## [EXERCISE INSTRUCTIONS]
All of the data below should be returned exactly.

[Saved entries]

+ + +

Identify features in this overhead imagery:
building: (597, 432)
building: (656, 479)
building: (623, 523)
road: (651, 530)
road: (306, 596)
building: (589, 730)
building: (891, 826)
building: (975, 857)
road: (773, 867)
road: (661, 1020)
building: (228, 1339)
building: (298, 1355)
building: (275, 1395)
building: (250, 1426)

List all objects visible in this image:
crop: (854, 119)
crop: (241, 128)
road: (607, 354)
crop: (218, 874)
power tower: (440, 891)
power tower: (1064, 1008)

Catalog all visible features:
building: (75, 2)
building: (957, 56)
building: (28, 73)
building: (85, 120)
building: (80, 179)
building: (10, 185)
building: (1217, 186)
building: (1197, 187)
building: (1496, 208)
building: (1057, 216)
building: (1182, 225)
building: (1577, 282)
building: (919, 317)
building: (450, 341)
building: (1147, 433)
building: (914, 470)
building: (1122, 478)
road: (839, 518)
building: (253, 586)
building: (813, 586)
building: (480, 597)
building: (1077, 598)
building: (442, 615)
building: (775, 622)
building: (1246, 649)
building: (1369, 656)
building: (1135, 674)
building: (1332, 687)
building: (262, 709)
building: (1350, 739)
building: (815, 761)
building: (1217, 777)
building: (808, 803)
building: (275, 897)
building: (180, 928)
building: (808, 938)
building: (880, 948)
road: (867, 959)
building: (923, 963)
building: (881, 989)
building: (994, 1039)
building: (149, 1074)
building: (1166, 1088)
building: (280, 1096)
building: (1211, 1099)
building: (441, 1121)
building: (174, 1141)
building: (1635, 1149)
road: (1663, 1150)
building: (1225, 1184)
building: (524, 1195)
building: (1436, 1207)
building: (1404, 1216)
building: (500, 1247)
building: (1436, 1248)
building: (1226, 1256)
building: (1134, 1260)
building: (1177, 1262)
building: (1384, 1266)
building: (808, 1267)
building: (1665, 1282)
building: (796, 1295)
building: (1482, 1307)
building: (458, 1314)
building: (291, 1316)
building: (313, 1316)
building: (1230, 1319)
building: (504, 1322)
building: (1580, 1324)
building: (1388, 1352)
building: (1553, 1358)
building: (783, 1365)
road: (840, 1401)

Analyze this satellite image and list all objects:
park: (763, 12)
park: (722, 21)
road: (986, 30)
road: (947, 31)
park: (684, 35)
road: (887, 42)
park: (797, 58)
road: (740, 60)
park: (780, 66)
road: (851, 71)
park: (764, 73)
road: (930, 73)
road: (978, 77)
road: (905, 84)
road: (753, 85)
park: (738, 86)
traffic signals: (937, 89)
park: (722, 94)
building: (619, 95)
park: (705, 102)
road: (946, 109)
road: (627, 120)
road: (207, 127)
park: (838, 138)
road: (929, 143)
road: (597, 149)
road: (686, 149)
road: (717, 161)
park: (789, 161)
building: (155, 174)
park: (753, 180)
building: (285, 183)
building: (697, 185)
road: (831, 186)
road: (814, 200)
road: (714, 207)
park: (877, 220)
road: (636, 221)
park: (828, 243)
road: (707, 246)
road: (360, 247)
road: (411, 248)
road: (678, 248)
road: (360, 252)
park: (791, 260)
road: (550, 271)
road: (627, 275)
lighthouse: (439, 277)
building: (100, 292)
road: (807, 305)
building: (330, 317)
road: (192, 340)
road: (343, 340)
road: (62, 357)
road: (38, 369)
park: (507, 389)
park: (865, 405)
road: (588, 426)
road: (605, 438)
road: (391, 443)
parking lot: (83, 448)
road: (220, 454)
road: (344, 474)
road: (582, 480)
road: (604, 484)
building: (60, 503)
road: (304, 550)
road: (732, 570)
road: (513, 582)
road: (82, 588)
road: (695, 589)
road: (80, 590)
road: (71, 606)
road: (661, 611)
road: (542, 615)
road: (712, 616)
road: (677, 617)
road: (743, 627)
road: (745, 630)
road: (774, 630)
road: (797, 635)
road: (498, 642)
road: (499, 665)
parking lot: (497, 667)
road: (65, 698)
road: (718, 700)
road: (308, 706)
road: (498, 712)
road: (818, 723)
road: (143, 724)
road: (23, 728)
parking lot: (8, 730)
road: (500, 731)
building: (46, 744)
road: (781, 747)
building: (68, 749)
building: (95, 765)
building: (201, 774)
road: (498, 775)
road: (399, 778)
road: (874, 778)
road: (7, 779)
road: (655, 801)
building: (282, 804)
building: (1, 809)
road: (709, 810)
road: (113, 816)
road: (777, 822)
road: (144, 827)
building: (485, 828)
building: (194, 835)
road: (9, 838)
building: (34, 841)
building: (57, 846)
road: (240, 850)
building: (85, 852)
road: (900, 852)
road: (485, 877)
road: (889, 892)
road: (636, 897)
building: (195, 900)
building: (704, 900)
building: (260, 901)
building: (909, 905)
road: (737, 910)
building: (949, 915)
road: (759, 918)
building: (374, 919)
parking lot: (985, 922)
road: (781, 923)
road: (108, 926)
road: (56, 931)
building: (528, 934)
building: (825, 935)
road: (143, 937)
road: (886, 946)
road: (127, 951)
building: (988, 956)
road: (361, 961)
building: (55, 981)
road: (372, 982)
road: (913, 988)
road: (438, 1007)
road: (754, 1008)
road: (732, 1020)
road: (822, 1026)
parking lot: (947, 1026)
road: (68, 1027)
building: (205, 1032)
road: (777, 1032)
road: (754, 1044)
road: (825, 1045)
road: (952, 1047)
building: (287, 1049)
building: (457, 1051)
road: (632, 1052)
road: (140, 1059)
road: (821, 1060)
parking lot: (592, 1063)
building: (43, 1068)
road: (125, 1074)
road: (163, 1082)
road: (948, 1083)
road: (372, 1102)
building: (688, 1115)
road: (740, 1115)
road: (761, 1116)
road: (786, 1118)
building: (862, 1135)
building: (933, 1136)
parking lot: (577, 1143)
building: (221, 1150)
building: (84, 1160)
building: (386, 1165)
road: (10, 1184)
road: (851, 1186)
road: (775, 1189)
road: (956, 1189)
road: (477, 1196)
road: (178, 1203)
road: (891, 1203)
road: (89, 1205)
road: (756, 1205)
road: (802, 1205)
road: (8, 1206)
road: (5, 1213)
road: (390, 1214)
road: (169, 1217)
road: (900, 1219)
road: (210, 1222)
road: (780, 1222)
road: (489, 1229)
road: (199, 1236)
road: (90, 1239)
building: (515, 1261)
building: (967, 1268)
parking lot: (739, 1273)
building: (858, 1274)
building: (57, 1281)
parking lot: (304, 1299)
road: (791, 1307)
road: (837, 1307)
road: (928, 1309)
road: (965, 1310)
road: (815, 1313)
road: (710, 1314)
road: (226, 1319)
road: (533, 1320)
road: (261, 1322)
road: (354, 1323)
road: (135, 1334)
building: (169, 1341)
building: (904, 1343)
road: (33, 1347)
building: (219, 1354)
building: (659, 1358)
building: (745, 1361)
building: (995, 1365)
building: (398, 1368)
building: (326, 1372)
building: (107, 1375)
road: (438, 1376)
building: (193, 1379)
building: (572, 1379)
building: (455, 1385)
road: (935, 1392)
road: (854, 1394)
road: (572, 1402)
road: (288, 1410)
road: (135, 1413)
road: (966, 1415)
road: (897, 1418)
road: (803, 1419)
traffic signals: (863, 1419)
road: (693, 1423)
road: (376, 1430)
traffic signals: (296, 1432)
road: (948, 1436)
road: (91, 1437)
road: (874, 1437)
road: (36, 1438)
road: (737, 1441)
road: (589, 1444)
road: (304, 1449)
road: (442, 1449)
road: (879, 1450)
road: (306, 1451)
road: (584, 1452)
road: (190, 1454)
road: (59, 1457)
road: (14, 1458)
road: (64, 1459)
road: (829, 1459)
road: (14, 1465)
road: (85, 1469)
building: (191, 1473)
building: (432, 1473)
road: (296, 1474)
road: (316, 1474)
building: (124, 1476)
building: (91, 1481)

+ + +

## [OUTPUT]
Identify features in this overhead imagery:
building: (597, 432)
building: (656, 479)
building: (623, 523)
road: (651, 530)
road: (306, 596)
building: (589, 730)
building: (891, 826)
building: (975, 857)
road: (773, 867)
road: (661, 1020)
building: (228, 1339)
building: (298, 1355)
building: (275, 1395)
building: (250, 1426)

List all objects visible in this image:
crop: (854, 119)
crop: (241, 128)
road: (607, 354)
crop: (218, 874)
power tower: (440, 891)
power tower: (1064, 1008)

Catalog all visible features:
building: (75, 2)
building: (957, 56)
building: (28, 73)
building: (85, 120)
building: (80, 179)
building: (10, 185)
building: (1217, 186)
building: (1197, 187)
building: (1496, 208)
building: (1057, 216)
building: (1182, 225)
building: (1577, 282)
building: (919, 317)
building: (450, 341)
building: (1147, 433)
building: (914, 470)
building: (1122, 478)
road: (839, 518)
building: (253, 586)
building: (813, 586)
building: (480, 597)
building: (1077, 598)
building: (442, 615)
building: (775, 622)
building: (1246, 649)
building: (1369, 656)
building: (1135, 674)
building: (1332, 687)
building: (262, 709)
building: (1350, 739)
building: (815, 761)
building: (1217, 777)
building: (808, 803)
building: (275, 897)
building: (180, 928)
building: (808, 938)
building: (880, 948)
road: (867, 959)
building: (923, 963)
building: (881, 989)
building: (994, 1039)
building: (149, 1074)
building: (1166, 1088)
building: (280, 1096)
building: (1211, 1099)
building: (441, 1121)
building: (174, 1141)
building: (1635, 1149)
road: (1663, 1150)
building: (1225, 1184)
building: (524, 1195)
building: (1436, 1207)
building: (1404, 1216)
building: (500, 1247)
building: (1436, 1248)
building: (1226, 1256)
building: (1134, 1260)
building: (1177, 1262)
building: (1384, 1266)
building: (808, 1267)
building: (1665, 1282)
building: (796, 1295)
building: (1482, 1307)
building: (458, 1314)
building: (291, 1316)
building: (313, 1316)
building: (1230, 1319)
building: (504, 1322)
building: (1580, 1324)
building: (1388, 1352)
building: (1553, 1358)
building: (783, 1365)
road: (840, 1401)

Analyze this satellite image and list all objects:
park: (763, 12)
park: (722, 21)
road: (986, 30)
road: (947, 31)
park: (684, 35)
road: (887, 42)
park: (797, 58)
road: (740, 60)
park: (780, 66)
road: (851, 71)
park: (764, 73)
road: (930, 73)
road: (978, 77)
road: (905, 84)
road: (753, 85)
park: (738, 86)
traffic signals: (937, 89)
park: (722, 94)
building: (619, 95)
park: (705, 102)
road: (946, 109)
road: (627, 120)
road: (207, 127)
park: (838, 138)
road: (929, 143)
road: (597, 149)
road: (686, 149)
road: (717, 161)
park: (789, 161)
building: (155, 174)
park: (753, 180)
building: (285, 183)
building: (697, 185)
road: (831, 186)
road: (814, 200)
road: (714, 207)
park: (877, 220)
road: (636, 221)
park: (828, 243)
road: (707, 246)
road: (360, 247)
road: (411, 248)
road: (678, 248)
road: (360, 252)
park: (791, 260)
road: (550, 271)
road: (627, 275)
lighthouse: (439, 277)
building: (100, 292)
road: (807, 305)
building: (330, 317)
road: (192, 340)
road: (343, 340)
road: (62, 357)
road: (38, 369)
park: (507, 389)
park: (865, 405)
road: (588, 426)
road: (605, 438)
road: (391, 443)
parking lot: (83, 448)
road: (220, 454)
road: (344, 474)
road: (582, 480)
road: (604, 484)
building: (60, 503)
road: (304, 550)
road: (732, 570)
road: (513, 582)
road: (82, 588)
road: (695, 589)
road: (80, 590)
road: (71, 606)
road: (661, 611)
road: (542, 615)
road: (712, 616)
road: (677, 617)
road: (743, 627)
road: (745, 630)
road: (774, 630)
road: (797, 635)
road: (498, 642)
road: (499, 665)
parking lot: (497, 667)
road: (65, 698)
road: (718, 700)
road: (308, 706)
road: (498, 712)
road: (818, 723)
road: (143, 724)
road: (23, 728)
parking lot: (8, 730)
road: (500, 731)
building: (46, 744)
road: (781, 747)
building: (68, 749)
building: (95, 765)
building: (201, 774)
road: (498, 775)
road: (399, 778)
road: (874, 778)
road: (7, 779)
road: (655, 801)
building: (282, 804)
building: (1, 809)
road: (709, 810)
road: (113, 816)
road: (777, 822)
road: (144, 827)
building: (485, 828)
building: (194, 835)
road: (9, 838)
building: (34, 841)
building: (57, 846)
road: (240, 850)
building: (85, 852)
road: (900, 852)
road: (485, 877)
road: (889, 892)
road: (636, 897)
building: (195, 900)
building: (704, 900)
building: (260, 901)
building: (909, 905)
road: (737, 910)
building: (949, 915)
road: (759, 918)
building: (374, 919)
parking lot: (985, 922)
road: (781, 923)
road: (108, 926)
road: (56, 931)
building: (528, 934)
building: (825, 935)
road: (143, 937)
road: (886, 946)
road: (127, 951)
building: (988, 956)
road: (361, 961)
building: (55, 981)
road: (372, 982)
road: (913, 988)
road: (438, 1007)
road: (754, 1008)
road: (732, 1020)
road: (822, 1026)
parking lot: (947, 1026)
road: (68, 1027)
building: (205, 1032)
road: (777, 1032)
road: (754, 1044)
road: (825, 1045)
road: (952, 1047)
building: (287, 1049)
building: (457, 1051)
road: (632, 1052)
road: (140, 1059)
road: (821, 1060)
parking lot: (592, 1063)
building: (43, 1068)
road: (125, 1074)
road: (163, 1082)
road: (948, 1083)
road: (372, 1102)
building: (688, 1115)
road: (740, 1115)
road: (761, 1116)
road: (786, 1118)
building: (862, 1135)
building: (933, 1136)
parking lot: (577, 1143)
building: (221, 1150)
building: (84, 1160)
building: (386, 1165)
road: (10, 1184)
road: (851, 1186)
road: (775, 1189)
road: (956, 1189)
road: (477, 1196)
road: (178, 1203)
road: (891, 1203)
road: (89, 1205)
road: (756, 1205)
road: (802, 1205)
road: (8, 1206)
road: (5, 1213)
road: (390, 1214)
road: (169, 1217)
road: (900, 1219)
road: (210, 1222)
road: (780, 1222)
road: (489, 1229)
road: (199, 1236)
road: (90, 1239)
building: (515, 1261)
building: (967, 1268)
parking lot: (739, 1273)
building: (858, 1274)
building: (57, 1281)
parking lot: (304, 1299)
road: (791, 1307)
road: (837, 1307)
road: (928, 1309)
road: (965, 1310)
road: (815, 1313)
road: (710, 1314)
road: (226, 1319)
road: (533, 1320)
road: (261, 1322)
road: (354, 1323)
road: (135, 1334)
building: (169, 1341)
building: (904, 1343)
road: (33, 1347)
building: (219, 1354)
building: (659, 1358)
building: (745, 1361)
building: (995, 1365)
building: (398, 1368)
building: (326, 1372)
building: (107, 1375)
road: (438, 1376)
building: (193, 1379)
building: (572, 1379)
building: (455, 1385)
road: (935, 1392)
road: (854, 1394)
road: (572, 1402)
road: (288, 1410)
road: (135, 1413)
road: (966, 1415)
road: (897, 1418)
road: (803, 1419)
traffic signals: (863, 1419)
road: (693, 1423)
road: (376, 1430)
traffic signals: (296, 1432)
road: (948, 1436)
road: (91, 1437)
road: (874, 1437)
road: (36, 1438)
road: (737, 1441)
road: (589, 1444)
road: (304, 1449)
road: (442, 1449)
road: (879, 1450)
road: (306, 1451)
road: (584, 1452)
road: (190, 1454)
road: (59, 1457)
road: (14, 1458)
road: (64, 1459)
road: (829, 1459)
road: (14, 1465)
road: (85, 1469)
building: (191, 1473)
building: (432, 1473)
road: (296, 1474)
road: (316, 1474)
building: (124, 1476)
building: (91, 1481)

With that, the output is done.